Revision comparison data
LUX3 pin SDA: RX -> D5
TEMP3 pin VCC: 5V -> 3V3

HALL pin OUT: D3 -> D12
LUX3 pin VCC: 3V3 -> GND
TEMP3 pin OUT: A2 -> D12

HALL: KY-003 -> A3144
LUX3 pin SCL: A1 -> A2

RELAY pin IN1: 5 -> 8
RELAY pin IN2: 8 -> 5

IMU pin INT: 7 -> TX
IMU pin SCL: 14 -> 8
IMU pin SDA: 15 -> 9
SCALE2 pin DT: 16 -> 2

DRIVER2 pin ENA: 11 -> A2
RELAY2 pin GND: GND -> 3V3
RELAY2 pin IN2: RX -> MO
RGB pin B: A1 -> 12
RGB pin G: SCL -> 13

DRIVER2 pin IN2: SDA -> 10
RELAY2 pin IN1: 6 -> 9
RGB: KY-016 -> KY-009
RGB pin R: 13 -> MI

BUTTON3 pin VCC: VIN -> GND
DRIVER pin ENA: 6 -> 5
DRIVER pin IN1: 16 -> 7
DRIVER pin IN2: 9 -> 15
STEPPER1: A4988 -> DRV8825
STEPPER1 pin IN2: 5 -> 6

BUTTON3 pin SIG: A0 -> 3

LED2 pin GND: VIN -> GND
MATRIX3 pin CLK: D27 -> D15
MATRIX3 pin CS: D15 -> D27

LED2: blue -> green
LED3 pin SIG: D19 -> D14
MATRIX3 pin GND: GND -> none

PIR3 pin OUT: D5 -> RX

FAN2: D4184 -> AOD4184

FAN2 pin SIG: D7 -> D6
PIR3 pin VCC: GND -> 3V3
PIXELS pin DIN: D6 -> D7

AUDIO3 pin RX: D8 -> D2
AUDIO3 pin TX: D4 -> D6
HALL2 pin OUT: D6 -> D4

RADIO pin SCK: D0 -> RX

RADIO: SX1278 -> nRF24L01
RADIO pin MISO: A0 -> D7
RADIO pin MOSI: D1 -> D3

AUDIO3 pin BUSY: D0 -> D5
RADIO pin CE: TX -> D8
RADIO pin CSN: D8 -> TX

■ **THE PROBLEM**
Output, please, only the lines running from the start of the entries through the line that contains "STEPPER1 pin IN2: 5 -> 6", including both of those lines.

■ **ANSWER**
LUX3 pin SDA: RX -> D5
TEMP3 pin VCC: 5V -> 3V3

HALL pin OUT: D3 -> D12
LUX3 pin VCC: 3V3 -> GND
TEMP3 pin OUT: A2 -> D12

HALL: KY-003 -> A3144
LUX3 pin SCL: A1 -> A2

RELAY pin IN1: 5 -> 8
RELAY pin IN2: 8 -> 5

IMU pin INT: 7 -> TX
IMU pin SCL: 14 -> 8
IMU pin SDA: 15 -> 9
SCALE2 pin DT: 16 -> 2

DRIVER2 pin ENA: 11 -> A2
RELAY2 pin GND: GND -> 3V3
RELAY2 pin IN2: RX -> MO
RGB pin B: A1 -> 12
RGB pin G: SCL -> 13

DRIVER2 pin IN2: SDA -> 10
RELAY2 pin IN1: 6 -> 9
RGB: KY-016 -> KY-009
RGB pin R: 13 -> MI

BUTTON3 pin VCC: VIN -> GND
DRIVER pin ENA: 6 -> 5
DRIVER pin IN1: 16 -> 7
DRIVER pin IN2: 9 -> 15
STEPPER1: A4988 -> DRV8825
STEPPER1 pin IN2: 5 -> 6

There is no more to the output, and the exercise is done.